_EXERCISE PROMPT_
Each line of the records below that contains "CANL" needs to be copied.
##### GIVEN ENTRIES
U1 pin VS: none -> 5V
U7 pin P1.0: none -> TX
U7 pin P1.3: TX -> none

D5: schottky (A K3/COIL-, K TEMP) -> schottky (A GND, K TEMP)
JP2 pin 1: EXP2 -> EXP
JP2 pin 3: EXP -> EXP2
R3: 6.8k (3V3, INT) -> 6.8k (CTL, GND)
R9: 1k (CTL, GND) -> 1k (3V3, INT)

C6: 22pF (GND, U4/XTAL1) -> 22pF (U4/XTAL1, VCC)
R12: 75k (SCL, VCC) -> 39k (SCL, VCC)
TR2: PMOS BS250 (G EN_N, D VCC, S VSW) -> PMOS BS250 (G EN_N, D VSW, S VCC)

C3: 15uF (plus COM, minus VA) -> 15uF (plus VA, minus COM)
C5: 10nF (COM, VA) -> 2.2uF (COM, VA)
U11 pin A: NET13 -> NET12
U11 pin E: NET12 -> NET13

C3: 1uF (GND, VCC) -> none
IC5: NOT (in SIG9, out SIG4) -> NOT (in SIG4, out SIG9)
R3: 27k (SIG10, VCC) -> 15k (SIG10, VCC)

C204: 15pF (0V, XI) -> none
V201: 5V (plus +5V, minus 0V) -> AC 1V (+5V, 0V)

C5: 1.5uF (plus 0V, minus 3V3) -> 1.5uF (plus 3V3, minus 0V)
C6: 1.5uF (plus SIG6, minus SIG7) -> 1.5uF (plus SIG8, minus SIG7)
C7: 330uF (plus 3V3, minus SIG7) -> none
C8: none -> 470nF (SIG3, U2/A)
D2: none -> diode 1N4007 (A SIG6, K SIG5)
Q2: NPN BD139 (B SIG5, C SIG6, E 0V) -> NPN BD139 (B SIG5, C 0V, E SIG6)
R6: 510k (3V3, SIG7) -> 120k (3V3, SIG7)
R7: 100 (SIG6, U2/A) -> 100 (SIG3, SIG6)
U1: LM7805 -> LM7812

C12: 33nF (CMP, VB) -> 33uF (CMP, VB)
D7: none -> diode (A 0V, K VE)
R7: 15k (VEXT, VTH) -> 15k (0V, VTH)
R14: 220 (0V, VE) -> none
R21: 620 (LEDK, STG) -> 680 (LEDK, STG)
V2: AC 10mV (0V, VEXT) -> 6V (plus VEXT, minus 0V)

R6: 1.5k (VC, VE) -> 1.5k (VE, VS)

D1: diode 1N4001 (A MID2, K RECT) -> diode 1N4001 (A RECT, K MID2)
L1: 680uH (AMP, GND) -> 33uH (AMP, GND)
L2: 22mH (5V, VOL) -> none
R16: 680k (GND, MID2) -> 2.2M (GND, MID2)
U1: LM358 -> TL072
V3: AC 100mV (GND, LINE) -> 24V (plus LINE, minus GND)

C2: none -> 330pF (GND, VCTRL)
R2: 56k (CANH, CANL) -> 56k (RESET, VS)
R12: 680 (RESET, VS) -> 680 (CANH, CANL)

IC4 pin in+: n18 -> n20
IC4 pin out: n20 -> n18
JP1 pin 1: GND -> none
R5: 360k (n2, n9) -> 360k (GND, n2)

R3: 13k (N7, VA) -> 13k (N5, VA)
##########
_ANSWER SECTION_
R2: 56k (CANH, CANL) -> 56k (RESET, VS)
R12: 680 (RESET, VS) -> 680 (CANH, CANL)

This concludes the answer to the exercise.